YOUR TASK: Should a picture appear anywhere in the data, omit it and copy everything else exactly.

GIVEN DATA:
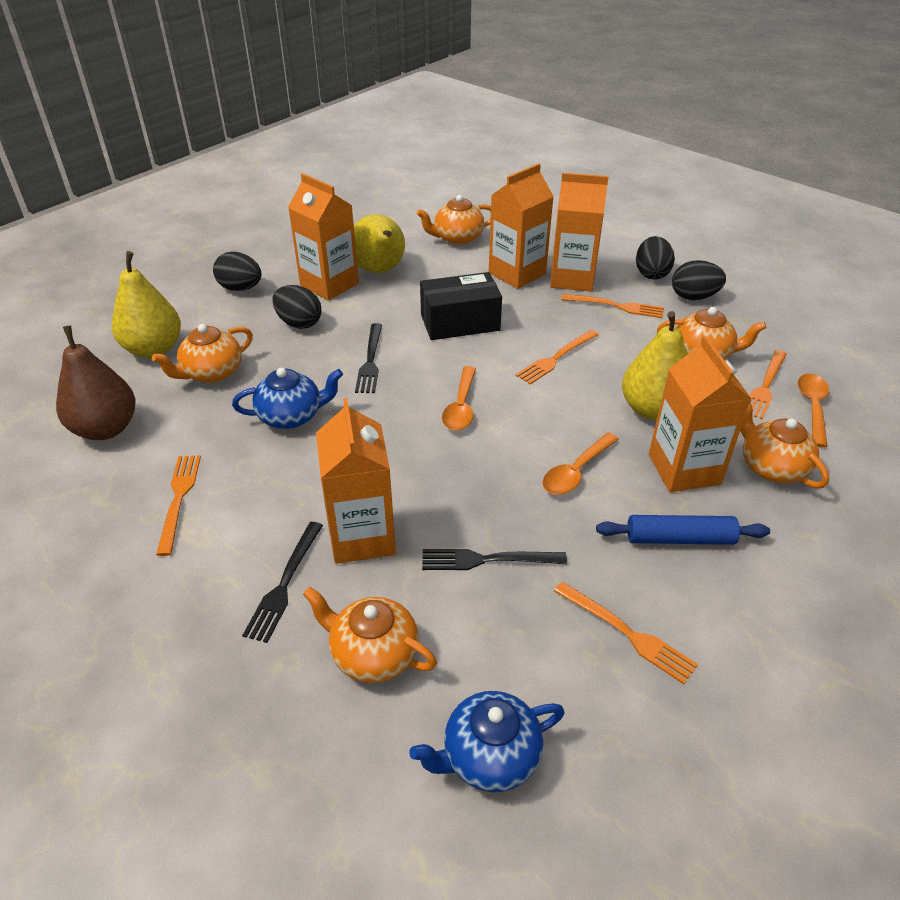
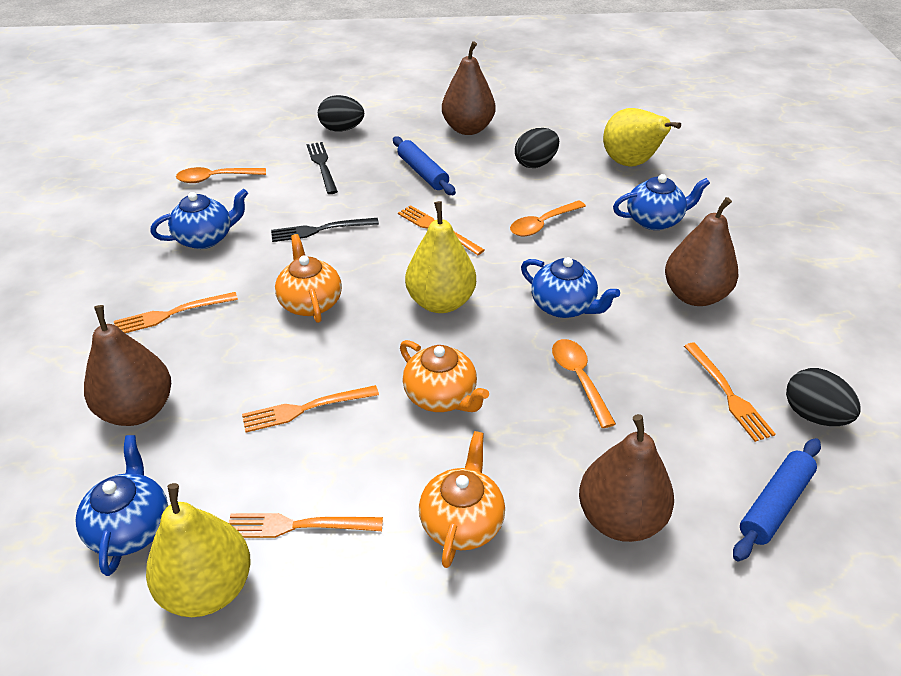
black box: 1 -> 0
black egg: 4 -> 3
black fork: 3 -> 2
blue rolling pin: 1 -> 2
blue teapot: 2 -> 4
brown pear: 1 -> 4
orange carton: 5 -> 0
orange teapot: 5 -> 3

RESULT:
black box: 1 -> 0
black egg: 4 -> 3
black fork: 3 -> 2
blue rolling pin: 1 -> 2
blue teapot: 2 -> 4
brown pear: 1 -> 4
orange carton: 5 -> 0
orange teapot: 5 -> 3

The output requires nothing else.